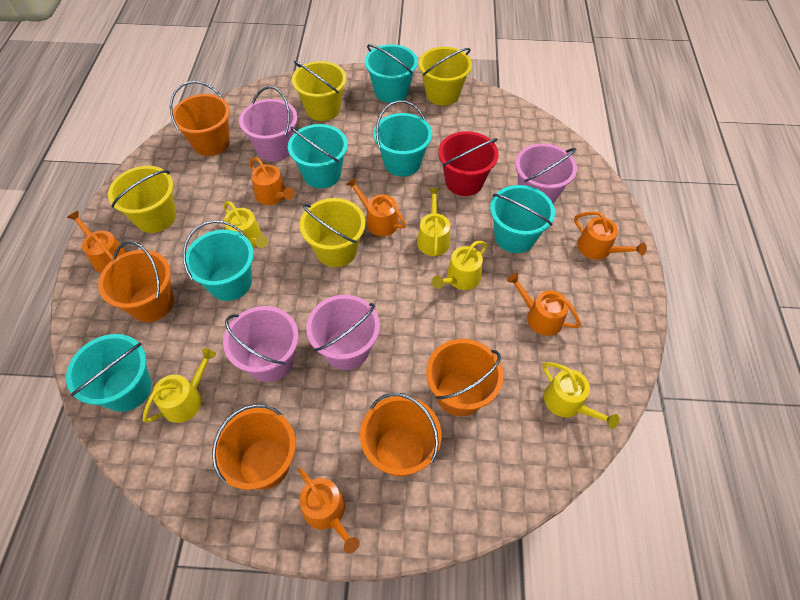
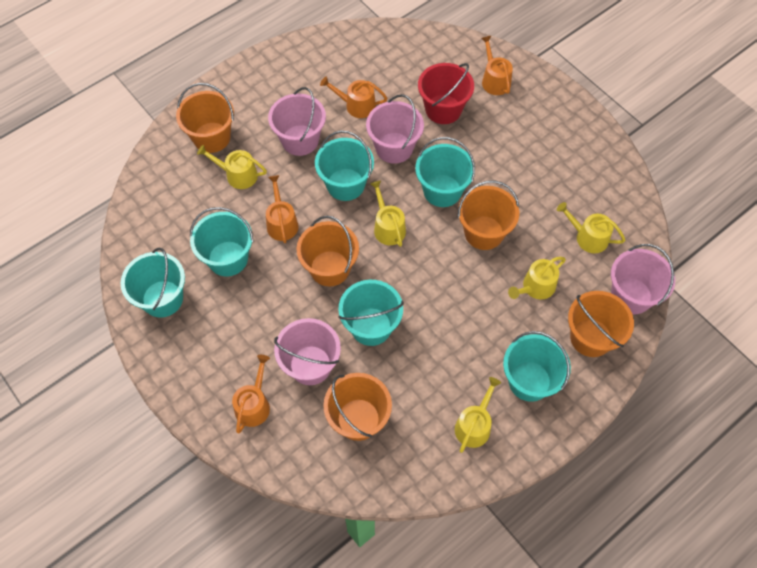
orange watering can: 6 -> 4
yellow bucket: 4 -> 0

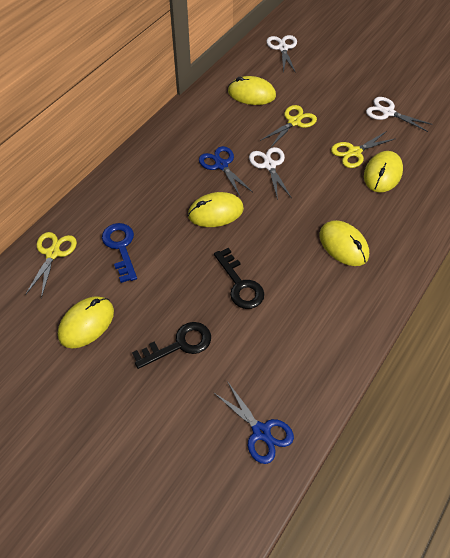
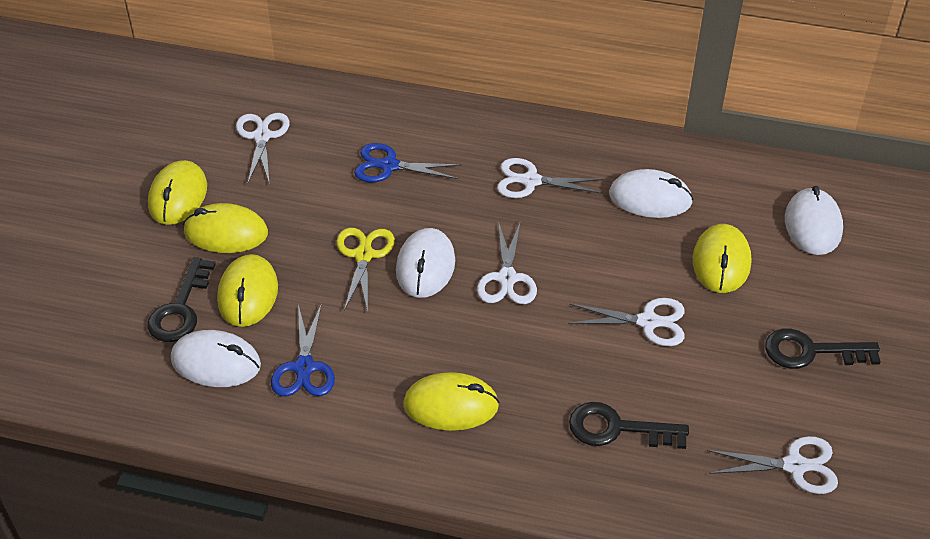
black key: 2 -> 3
blue key: 1 -> 0
white mouse: 0 -> 4
white scissors: 3 -> 5
yellow scissors: 3 -> 1

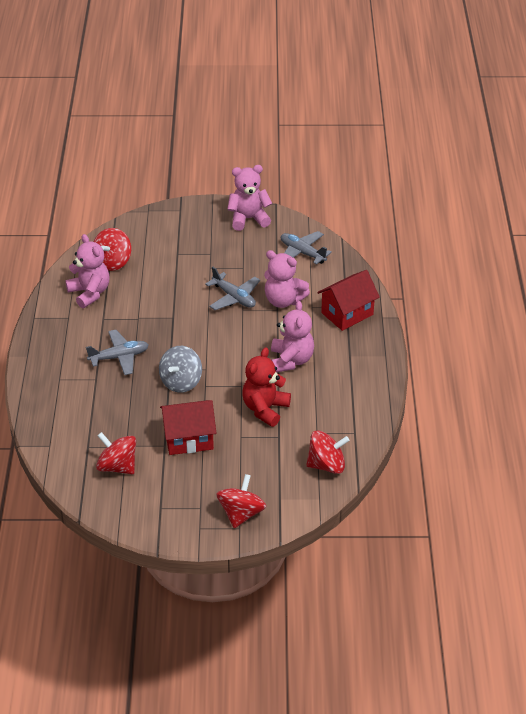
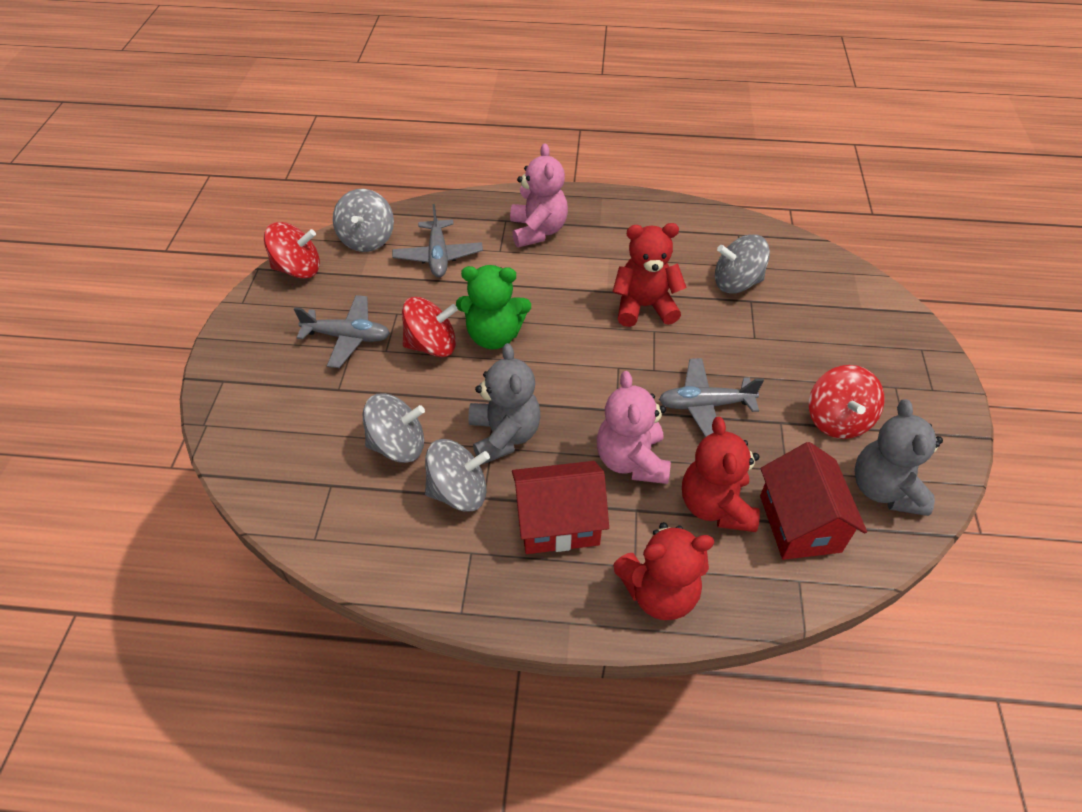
green teddy bear: 0 -> 1
grey spinning top: 1 -> 4
grey teddy bear: 0 -> 2
pink teddy bear: 4 -> 2
red spinning top: 4 -> 3
red teddy bear: 1 -> 3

AIM OF THE TASK
When you write out the data, keep every line exact and drop the pictures.

TASK ANSWER
orange watering can: 6 -> 4
yellow bucket: 4 -> 0

black key: 2 -> 3
blue key: 1 -> 0
white mouse: 0 -> 4
white scissors: 3 -> 5
yellow scissors: 3 -> 1

green teddy bear: 0 -> 1
grey spinning top: 1 -> 4
grey teddy bear: 0 -> 2
pink teddy bear: 4 -> 2
red spinning top: 4 -> 3
red teddy bear: 1 -> 3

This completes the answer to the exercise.